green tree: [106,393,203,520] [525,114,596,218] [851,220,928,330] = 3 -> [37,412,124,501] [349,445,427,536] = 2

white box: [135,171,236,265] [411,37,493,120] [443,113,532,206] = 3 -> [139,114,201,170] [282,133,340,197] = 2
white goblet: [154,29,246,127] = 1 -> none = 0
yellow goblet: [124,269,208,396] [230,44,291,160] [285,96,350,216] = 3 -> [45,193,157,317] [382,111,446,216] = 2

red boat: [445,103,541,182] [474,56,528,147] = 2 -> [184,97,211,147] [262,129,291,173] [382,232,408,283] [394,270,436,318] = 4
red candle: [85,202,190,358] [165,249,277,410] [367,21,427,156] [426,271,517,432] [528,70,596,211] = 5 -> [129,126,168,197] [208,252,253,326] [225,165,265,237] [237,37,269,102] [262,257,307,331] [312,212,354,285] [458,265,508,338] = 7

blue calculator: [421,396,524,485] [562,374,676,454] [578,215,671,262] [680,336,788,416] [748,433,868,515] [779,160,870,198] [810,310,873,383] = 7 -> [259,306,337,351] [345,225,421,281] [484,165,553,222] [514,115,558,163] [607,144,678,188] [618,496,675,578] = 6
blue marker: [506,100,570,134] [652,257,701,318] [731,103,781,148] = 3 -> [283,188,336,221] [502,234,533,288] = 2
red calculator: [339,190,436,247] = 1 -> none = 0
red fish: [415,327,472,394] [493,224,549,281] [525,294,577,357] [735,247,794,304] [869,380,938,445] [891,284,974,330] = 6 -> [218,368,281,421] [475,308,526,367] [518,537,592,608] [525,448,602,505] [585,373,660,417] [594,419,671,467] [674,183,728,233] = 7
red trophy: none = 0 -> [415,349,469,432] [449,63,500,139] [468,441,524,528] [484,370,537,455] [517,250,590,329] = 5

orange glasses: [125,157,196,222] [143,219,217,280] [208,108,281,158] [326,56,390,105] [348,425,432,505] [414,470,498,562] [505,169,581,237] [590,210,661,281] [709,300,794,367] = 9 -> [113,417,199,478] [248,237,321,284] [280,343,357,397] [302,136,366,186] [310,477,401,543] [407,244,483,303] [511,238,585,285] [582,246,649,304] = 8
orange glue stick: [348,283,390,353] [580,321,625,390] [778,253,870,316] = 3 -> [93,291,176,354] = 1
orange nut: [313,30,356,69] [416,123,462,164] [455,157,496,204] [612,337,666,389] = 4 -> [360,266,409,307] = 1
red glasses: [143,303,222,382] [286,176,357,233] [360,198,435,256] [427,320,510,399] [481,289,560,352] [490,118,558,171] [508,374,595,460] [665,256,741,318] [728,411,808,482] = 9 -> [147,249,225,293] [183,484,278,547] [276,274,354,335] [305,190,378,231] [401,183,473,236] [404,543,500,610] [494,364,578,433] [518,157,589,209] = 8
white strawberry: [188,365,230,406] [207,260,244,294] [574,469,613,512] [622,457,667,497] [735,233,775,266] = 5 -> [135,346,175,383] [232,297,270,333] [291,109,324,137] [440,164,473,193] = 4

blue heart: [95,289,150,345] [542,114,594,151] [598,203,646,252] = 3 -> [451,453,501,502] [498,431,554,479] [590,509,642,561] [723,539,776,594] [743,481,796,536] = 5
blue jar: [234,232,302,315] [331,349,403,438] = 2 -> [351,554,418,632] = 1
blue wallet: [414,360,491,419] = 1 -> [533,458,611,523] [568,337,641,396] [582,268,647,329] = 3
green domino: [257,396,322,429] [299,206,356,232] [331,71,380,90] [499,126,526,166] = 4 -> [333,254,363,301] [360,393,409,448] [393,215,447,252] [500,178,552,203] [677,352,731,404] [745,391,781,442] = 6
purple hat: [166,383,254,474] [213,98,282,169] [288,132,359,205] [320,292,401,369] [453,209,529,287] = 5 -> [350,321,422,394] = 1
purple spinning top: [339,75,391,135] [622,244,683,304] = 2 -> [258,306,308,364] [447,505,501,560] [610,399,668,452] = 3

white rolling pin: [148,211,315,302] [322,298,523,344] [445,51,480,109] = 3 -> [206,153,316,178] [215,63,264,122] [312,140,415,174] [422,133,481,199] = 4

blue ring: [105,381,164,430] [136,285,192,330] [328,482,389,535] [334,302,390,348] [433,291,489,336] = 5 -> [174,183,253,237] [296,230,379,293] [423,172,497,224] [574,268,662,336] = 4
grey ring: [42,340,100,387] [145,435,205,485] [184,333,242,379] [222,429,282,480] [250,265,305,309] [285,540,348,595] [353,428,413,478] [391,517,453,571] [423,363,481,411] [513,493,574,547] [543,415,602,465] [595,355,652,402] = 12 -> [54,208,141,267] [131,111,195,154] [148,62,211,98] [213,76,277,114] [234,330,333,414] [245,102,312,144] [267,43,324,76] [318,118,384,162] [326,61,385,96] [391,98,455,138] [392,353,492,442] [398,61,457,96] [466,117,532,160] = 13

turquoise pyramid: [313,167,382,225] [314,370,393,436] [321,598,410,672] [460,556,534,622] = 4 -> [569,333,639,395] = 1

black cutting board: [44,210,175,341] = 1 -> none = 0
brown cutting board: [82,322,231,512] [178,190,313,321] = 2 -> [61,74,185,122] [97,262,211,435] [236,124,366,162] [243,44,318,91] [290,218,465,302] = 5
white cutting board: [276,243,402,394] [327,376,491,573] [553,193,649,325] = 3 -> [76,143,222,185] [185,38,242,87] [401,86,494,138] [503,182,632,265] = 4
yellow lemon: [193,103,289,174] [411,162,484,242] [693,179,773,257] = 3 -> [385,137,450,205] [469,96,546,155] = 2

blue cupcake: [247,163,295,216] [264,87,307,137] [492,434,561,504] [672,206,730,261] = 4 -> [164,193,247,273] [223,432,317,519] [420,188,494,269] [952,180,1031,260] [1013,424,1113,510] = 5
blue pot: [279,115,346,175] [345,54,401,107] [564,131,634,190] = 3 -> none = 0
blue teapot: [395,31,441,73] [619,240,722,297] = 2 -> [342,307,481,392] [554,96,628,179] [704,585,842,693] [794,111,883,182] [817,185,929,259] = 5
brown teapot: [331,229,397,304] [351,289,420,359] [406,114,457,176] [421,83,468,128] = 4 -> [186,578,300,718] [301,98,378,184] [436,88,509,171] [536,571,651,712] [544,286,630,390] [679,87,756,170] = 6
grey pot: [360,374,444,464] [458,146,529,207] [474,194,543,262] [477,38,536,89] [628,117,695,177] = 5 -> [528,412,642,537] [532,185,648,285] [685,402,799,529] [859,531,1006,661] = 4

━━━━━━

**WHAT YOU ARE ASKED TO DO:** Given the data above, transcribe exactly the lines from the one containing "blue jar: [234,232,302,315]" down to the one containing "purple spinning top: [339,75,391,135]", and no others.

**SOLVED EXERCISE:**
blue jar: [234,232,302,315] [331,349,403,438] = 2 -> [351,554,418,632] = 1
blue wallet: [414,360,491,419] = 1 -> [533,458,611,523] [568,337,641,396] [582,268,647,329] = 3
green domino: [257,396,322,429] [299,206,356,232] [331,71,380,90] [499,126,526,166] = 4 -> [333,254,363,301] [360,393,409,448] [393,215,447,252] [500,178,552,203] [677,352,731,404] [745,391,781,442] = 6
purple hat: [166,383,254,474] [213,98,282,169] [288,132,359,205] [320,292,401,369] [453,209,529,287] = 5 -> [350,321,422,394] = 1
purple spinning top: [339,75,391,135] [622,244,683,304] = 2 -> [258,306,308,364] [447,505,501,560] [610,399,668,452] = 3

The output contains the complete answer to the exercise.